-- Start of Input records --

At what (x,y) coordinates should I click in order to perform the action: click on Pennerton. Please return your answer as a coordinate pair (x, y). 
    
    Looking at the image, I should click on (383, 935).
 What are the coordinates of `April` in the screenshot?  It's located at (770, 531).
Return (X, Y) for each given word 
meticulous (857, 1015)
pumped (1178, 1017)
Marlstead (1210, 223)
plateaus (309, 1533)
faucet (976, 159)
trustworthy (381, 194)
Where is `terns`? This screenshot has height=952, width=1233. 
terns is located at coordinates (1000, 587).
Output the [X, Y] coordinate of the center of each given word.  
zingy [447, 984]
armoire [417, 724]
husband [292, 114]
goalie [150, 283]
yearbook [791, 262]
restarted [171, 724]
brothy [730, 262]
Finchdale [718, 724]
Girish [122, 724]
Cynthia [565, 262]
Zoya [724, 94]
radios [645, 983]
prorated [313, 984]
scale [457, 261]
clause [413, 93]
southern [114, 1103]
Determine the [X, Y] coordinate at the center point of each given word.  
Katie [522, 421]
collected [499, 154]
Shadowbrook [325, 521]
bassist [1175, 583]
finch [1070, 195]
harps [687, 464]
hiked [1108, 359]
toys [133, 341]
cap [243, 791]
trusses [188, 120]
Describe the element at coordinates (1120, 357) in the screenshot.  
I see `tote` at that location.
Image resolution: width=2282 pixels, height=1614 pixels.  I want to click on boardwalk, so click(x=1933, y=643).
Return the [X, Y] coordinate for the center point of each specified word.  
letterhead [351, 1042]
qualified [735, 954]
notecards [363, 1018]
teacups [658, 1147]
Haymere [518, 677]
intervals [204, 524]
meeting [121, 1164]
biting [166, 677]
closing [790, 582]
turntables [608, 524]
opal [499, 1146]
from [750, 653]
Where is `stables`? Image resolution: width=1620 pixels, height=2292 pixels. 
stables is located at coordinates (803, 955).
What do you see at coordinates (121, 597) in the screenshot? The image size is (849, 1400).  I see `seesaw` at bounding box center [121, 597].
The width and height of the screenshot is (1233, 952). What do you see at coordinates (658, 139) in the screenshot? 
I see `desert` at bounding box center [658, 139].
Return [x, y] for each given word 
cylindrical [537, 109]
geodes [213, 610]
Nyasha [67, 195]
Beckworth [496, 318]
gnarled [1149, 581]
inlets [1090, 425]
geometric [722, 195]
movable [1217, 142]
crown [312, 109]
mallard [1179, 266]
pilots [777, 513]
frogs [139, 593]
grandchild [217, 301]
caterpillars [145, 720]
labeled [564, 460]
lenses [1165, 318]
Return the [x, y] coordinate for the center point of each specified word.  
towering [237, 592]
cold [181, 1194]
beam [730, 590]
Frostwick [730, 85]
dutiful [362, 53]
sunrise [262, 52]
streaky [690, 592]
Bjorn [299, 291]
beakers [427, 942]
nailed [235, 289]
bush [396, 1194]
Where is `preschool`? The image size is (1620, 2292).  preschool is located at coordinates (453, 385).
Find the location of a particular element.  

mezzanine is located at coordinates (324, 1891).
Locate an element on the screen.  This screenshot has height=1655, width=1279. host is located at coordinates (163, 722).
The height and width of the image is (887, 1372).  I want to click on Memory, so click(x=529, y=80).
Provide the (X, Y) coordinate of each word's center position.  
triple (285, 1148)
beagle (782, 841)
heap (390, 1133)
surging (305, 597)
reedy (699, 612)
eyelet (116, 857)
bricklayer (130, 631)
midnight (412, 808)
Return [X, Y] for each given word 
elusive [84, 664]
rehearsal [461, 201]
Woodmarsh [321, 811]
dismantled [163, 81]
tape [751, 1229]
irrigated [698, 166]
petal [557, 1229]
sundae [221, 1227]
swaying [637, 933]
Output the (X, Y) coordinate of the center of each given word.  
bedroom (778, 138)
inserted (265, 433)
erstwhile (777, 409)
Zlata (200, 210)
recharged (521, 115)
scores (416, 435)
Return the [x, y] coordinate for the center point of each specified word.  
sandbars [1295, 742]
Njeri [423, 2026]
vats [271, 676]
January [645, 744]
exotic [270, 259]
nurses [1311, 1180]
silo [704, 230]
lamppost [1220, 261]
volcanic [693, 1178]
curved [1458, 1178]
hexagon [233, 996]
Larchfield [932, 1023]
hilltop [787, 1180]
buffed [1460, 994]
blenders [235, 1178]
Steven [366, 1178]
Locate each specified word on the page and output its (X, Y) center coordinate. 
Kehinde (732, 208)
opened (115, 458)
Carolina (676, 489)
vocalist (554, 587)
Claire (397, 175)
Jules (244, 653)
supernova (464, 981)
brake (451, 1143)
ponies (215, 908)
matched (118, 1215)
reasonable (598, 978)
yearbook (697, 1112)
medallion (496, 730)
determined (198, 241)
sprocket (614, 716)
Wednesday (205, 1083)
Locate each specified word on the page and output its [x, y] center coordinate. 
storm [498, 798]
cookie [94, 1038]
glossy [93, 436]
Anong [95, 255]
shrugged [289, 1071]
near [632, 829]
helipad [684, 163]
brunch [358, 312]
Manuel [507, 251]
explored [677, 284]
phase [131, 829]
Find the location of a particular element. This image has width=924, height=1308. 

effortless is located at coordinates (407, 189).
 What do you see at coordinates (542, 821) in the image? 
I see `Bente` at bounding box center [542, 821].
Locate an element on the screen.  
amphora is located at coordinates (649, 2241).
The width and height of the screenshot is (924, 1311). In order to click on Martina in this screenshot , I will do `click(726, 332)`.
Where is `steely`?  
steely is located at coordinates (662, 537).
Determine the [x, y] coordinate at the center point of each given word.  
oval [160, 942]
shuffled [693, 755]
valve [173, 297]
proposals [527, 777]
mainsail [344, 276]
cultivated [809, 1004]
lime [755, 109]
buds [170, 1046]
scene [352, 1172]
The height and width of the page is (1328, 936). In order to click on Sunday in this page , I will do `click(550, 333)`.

-- End of Input records --

### Task to carry out
Revise the records between the line holding "hexagon [233, 996]" and the line holding "center [542, 821].", inclusive. Replace "supernova" with "nebula" and keep everything else the same.

### Exercise solution
hexagon [233, 996]
Larchfield [932, 1023]
hilltop [787, 1180]
buffed [1460, 994]
blenders [235, 1178]
Steven [366, 1178]
Locate each specified word on the page and output its (X, Y) center coordinate. 
Kehinde (732, 208)
opened (115, 458)
Carolina (676, 489)
vocalist (554, 587)
Claire (397, 175)
Jules (244, 653)
nebula (464, 981)
brake (451, 1143)
ponies (215, 908)
matched (118, 1215)
reasonable (598, 978)
yearbook (697, 1112)
medallion (496, 730)
determined (198, 241)
sprocket (614, 716)
Wednesday (205, 1083)
Locate each specified word on the page and output its [x, y] center coordinate. 
storm [498, 798]
cookie [94, 1038]
glossy [93, 436]
Anong [95, 255]
shrugged [289, 1071]
near [632, 829]
helipad [684, 163]
brunch [358, 312]
Manuel [507, 251]
explored [677, 284]
phase [131, 829]
Find the location of a particular element. This image has width=924, height=1308. 

effortless is located at coordinates (407, 189).
 What do you see at coordinates (542, 821) in the image? 
I see `Bente` at bounding box center [542, 821].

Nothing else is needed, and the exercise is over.